— INSTRUCTIONS FOR THE TASK —
Set down, please, exactly the lines below that run from the line with "SD pin MOSI: D6 -> D7" to the line with "LCD pin SDA: GP18 -> GP4", both lines included.

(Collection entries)
▶

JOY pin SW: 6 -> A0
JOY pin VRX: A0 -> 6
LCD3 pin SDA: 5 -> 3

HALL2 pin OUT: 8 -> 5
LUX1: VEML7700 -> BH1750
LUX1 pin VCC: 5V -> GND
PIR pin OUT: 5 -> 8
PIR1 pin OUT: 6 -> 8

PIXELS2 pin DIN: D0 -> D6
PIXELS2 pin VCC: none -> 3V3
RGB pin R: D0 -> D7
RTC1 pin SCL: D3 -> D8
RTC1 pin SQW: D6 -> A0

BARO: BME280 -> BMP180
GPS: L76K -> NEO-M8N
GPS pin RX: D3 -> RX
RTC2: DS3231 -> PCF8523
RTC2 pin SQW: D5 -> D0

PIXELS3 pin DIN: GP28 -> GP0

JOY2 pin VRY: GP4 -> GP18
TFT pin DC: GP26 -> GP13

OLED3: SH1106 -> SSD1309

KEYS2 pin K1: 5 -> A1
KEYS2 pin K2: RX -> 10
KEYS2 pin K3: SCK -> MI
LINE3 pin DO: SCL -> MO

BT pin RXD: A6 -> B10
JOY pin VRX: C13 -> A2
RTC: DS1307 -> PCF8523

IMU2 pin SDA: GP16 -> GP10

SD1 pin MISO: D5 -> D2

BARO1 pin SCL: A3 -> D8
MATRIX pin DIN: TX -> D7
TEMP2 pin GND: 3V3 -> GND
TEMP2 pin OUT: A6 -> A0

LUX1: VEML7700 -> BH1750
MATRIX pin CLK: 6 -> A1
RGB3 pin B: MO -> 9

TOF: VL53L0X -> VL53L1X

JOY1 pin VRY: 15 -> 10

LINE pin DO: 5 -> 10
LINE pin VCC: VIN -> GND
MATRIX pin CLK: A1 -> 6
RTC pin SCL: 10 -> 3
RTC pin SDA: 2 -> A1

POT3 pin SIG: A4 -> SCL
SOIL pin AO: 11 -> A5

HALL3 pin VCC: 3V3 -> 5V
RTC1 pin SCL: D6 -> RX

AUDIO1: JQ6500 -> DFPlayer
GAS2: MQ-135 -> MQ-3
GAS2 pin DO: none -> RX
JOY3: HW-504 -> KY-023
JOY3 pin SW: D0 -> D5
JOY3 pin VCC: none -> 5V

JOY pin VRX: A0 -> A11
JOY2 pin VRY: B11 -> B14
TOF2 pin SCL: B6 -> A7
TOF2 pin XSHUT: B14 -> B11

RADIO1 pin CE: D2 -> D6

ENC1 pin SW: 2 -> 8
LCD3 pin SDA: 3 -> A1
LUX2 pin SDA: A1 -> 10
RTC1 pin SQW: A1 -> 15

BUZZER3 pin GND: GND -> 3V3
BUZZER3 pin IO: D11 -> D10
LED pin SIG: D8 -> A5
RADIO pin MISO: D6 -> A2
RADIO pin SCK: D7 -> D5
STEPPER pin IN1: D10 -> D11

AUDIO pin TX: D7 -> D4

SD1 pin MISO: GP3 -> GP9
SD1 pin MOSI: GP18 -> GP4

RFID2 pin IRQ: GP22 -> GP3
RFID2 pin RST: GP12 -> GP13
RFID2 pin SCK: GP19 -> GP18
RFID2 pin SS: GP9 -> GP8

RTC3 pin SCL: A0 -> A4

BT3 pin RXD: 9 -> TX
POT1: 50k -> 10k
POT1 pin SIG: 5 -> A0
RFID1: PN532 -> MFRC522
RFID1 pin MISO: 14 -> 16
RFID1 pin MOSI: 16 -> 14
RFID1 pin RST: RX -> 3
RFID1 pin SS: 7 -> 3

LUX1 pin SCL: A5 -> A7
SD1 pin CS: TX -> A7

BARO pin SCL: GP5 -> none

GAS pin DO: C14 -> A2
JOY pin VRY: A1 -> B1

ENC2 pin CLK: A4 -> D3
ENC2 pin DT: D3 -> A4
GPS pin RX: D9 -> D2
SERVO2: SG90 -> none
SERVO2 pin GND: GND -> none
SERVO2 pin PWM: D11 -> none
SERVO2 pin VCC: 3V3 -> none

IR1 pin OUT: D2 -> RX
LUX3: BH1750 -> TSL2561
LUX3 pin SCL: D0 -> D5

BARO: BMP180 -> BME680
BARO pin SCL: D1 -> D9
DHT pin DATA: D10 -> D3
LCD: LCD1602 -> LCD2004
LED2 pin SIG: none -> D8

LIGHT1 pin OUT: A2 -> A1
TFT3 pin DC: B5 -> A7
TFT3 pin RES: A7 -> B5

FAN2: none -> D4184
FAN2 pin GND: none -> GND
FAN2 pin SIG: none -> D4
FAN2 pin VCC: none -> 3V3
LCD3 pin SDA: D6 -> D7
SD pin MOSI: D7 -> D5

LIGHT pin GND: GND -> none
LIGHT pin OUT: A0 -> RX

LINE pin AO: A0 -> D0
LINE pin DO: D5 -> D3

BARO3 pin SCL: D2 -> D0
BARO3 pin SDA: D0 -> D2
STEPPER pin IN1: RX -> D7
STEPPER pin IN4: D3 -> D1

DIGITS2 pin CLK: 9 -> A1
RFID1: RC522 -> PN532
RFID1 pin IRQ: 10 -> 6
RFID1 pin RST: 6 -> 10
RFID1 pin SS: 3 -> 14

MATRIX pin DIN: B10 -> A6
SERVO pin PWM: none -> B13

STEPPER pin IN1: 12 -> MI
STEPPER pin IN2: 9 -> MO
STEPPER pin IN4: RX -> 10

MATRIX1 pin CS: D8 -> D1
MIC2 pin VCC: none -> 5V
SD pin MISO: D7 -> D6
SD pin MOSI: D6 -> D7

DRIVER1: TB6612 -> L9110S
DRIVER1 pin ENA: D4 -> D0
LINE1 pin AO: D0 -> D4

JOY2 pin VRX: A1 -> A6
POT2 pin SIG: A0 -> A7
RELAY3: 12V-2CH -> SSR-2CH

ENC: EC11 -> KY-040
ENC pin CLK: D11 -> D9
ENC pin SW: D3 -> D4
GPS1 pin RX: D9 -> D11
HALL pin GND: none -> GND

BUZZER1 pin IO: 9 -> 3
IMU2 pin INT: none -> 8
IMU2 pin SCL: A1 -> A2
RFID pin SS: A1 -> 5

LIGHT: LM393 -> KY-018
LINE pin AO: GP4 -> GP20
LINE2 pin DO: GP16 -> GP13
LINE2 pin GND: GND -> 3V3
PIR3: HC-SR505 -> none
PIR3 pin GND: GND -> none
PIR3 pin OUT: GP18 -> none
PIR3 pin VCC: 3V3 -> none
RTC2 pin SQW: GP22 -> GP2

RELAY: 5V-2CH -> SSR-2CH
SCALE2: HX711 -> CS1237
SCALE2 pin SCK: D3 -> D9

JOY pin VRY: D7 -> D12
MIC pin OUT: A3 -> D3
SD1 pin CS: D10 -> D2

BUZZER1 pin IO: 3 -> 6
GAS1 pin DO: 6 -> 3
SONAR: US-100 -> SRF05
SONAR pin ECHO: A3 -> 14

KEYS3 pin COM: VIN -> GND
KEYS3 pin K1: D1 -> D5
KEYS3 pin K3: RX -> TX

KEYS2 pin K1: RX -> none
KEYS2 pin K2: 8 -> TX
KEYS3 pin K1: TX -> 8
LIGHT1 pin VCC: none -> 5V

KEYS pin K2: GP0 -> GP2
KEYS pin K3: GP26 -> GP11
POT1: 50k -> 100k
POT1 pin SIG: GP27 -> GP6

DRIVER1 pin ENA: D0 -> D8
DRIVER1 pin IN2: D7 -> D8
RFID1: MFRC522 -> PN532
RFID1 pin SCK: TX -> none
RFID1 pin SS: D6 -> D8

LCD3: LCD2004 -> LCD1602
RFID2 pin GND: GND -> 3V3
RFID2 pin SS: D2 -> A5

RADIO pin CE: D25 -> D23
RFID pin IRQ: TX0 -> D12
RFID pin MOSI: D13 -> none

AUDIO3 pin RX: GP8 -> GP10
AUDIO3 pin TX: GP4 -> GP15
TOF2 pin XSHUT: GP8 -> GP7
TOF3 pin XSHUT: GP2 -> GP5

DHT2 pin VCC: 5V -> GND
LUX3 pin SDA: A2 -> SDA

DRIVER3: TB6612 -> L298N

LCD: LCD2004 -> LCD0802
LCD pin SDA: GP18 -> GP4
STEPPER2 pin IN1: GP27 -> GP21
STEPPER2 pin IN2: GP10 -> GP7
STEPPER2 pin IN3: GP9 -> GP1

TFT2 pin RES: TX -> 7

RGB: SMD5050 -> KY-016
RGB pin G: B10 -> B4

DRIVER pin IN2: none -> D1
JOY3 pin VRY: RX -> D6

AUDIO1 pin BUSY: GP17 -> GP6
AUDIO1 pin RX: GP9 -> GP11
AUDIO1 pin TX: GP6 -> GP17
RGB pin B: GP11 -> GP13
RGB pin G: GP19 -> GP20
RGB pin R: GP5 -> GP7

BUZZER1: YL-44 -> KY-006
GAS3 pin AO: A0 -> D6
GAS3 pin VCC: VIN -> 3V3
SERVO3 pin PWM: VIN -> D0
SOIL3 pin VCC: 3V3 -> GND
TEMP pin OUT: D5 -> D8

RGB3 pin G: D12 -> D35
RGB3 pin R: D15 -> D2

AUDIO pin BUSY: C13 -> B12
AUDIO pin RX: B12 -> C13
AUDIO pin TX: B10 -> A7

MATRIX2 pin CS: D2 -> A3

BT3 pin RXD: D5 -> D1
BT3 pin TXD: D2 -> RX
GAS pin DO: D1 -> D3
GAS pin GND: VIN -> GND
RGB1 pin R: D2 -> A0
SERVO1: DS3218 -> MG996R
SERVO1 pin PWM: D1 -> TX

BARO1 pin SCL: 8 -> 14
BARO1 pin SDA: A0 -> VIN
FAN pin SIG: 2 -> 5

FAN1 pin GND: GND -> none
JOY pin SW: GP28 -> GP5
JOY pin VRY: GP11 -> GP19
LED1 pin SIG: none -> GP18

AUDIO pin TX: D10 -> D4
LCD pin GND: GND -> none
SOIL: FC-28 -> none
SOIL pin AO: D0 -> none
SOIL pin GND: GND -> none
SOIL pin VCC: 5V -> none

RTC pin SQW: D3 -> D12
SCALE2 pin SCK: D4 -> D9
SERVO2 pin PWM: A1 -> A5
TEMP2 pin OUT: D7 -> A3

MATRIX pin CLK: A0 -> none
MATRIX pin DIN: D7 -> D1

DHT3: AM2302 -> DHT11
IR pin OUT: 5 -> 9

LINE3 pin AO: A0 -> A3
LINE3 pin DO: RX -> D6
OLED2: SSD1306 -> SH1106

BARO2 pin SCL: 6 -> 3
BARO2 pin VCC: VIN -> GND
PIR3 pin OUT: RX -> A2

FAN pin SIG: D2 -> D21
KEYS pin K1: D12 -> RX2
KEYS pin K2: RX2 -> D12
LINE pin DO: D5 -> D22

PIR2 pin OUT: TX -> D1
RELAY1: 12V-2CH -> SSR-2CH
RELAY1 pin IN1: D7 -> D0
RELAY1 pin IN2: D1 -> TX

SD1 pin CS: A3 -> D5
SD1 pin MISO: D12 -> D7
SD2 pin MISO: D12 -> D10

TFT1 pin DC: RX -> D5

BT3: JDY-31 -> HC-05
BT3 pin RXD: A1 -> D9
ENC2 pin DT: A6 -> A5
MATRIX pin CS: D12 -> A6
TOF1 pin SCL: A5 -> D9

◀

— ANSWER FOR THE TASK —
SD pin MOSI: D6 -> D7

DRIVER1: TB6612 -> L9110S
DRIVER1 pin ENA: D4 -> D0
LINE1 pin AO: D0 -> D4

JOY2 pin VRX: A1 -> A6
POT2 pin SIG: A0 -> A7
RELAY3: 12V-2CH -> SSR-2CH

ENC: EC11 -> KY-040
ENC pin CLK: D11 -> D9
ENC pin SW: D3 -> D4
GPS1 pin RX: D9 -> D11
HALL pin GND: none -> GND

BUZZER1 pin IO: 9 -> 3
IMU2 pin INT: none -> 8
IMU2 pin SCL: A1 -> A2
RFID pin SS: A1 -> 5

LIGHT: LM393 -> KY-018
LINE pin AO: GP4 -> GP20
LINE2 pin DO: GP16 -> GP13
LINE2 pin GND: GND -> 3V3
PIR3: HC-SR505 -> none
PIR3 pin GND: GND -> none
PIR3 pin OUT: GP18 -> none
PIR3 pin VCC: 3V3 -> none
RTC2 pin SQW: GP22 -> GP2

RELAY: 5V-2CH -> SSR-2CH
SCALE2: HX711 -> CS1237
SCALE2 pin SCK: D3 -> D9

JOY pin VRY: D7 -> D12
MIC pin OUT: A3 -> D3
SD1 pin CS: D10 -> D2

BUZZER1 pin IO: 3 -> 6
GAS1 pin DO: 6 -> 3
SONAR: US-100 -> SRF05
SONAR pin ECHO: A3 -> 14

KEYS3 pin COM: VIN -> GND
KEYS3 pin K1: D1 -> D5
KEYS3 pin K3: RX -> TX

KEYS2 pin K1: RX -> none
KEYS2 pin K2: 8 -> TX
KEYS3 pin K1: TX -> 8
LIGHT1 pin VCC: none -> 5V

KEYS pin K2: GP0 -> GP2
KEYS pin K3: GP26 -> GP11
POT1: 50k -> 100k
POT1 pin SIG: GP27 -> GP6

DRIVER1 pin ENA: D0 -> D8
DRIVER1 pin IN2: D7 -> D8
RFID1: MFRC522 -> PN532
RFID1 pin SCK: TX -> none
RFID1 pin SS: D6 -> D8

LCD3: LCD2004 -> LCD1602
RFID2 pin GND: GND -> 3V3
RFID2 pin SS: D2 -> A5

RADIO pin CE: D25 -> D23
RFID pin IRQ: TX0 -> D12
RFID pin MOSI: D13 -> none

AUDIO3 pin RX: GP8 -> GP10
AUDIO3 pin TX: GP4 -> GP15
TOF2 pin XSHUT: GP8 -> GP7
TOF3 pin XSHUT: GP2 -> GP5

DHT2 pin VCC: 5V -> GND
LUX3 pin SDA: A2 -> SDA

DRIVER3: TB6612 -> L298N

LCD: LCD2004 -> LCD0802
LCD pin SDA: GP18 -> GP4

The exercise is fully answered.